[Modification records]
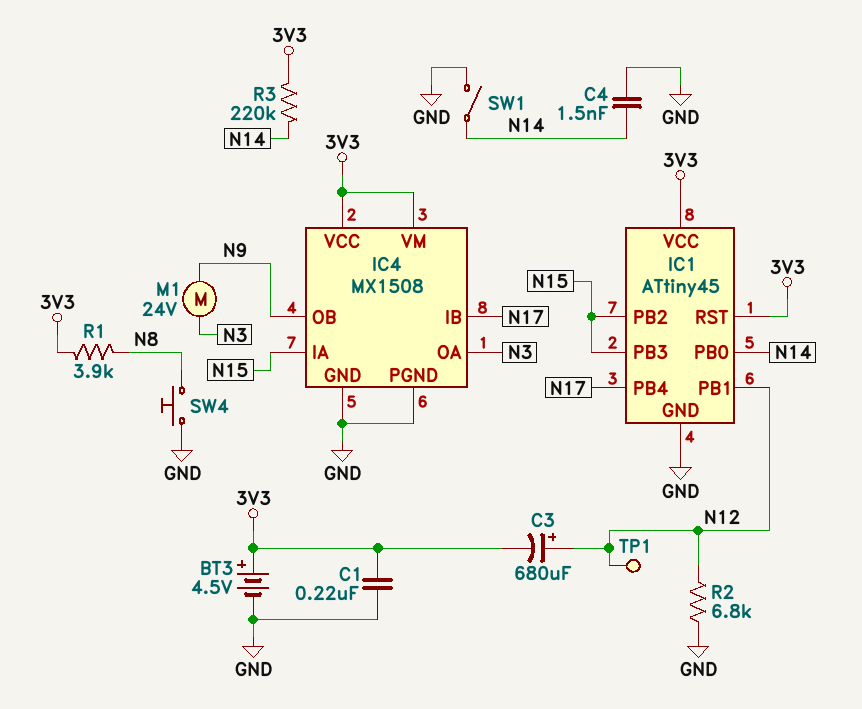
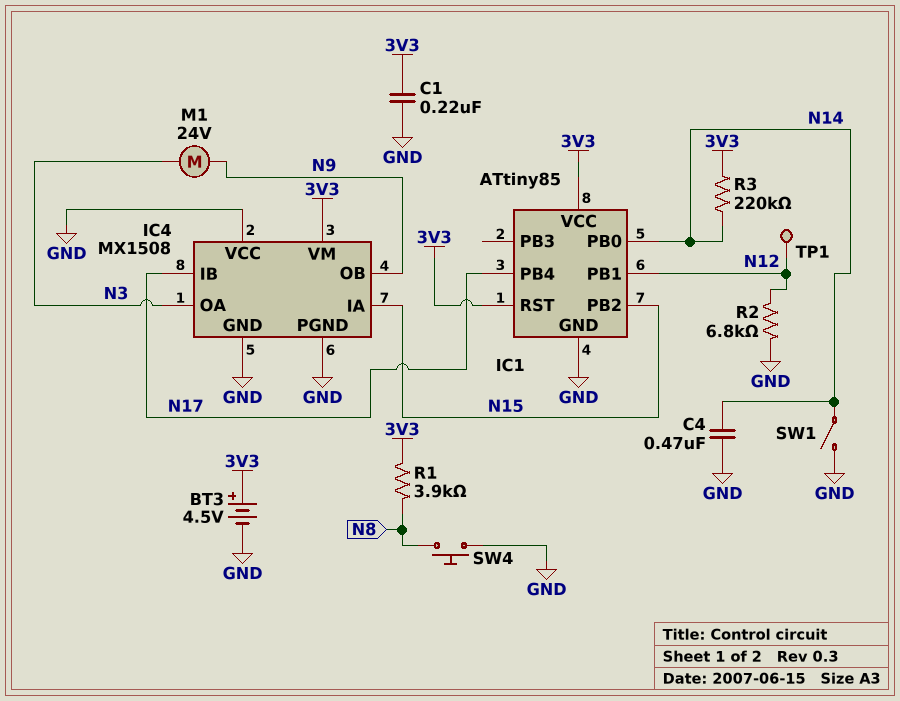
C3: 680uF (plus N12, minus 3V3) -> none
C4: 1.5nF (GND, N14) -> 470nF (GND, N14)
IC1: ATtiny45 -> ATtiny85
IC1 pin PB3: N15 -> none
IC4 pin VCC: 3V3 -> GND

• What the task requires
Copy out the records exactly. Do not include the pictures.

• Your response
C3: 680uF (plus N12, minus 3V3) -> none
C4: 1.5nF (GND, N14) -> 470nF (GND, N14)
IC1: ATtiny45 -> ATtiny85
IC1 pin PB3: N15 -> none
IC4 pin VCC: 3V3 -> GND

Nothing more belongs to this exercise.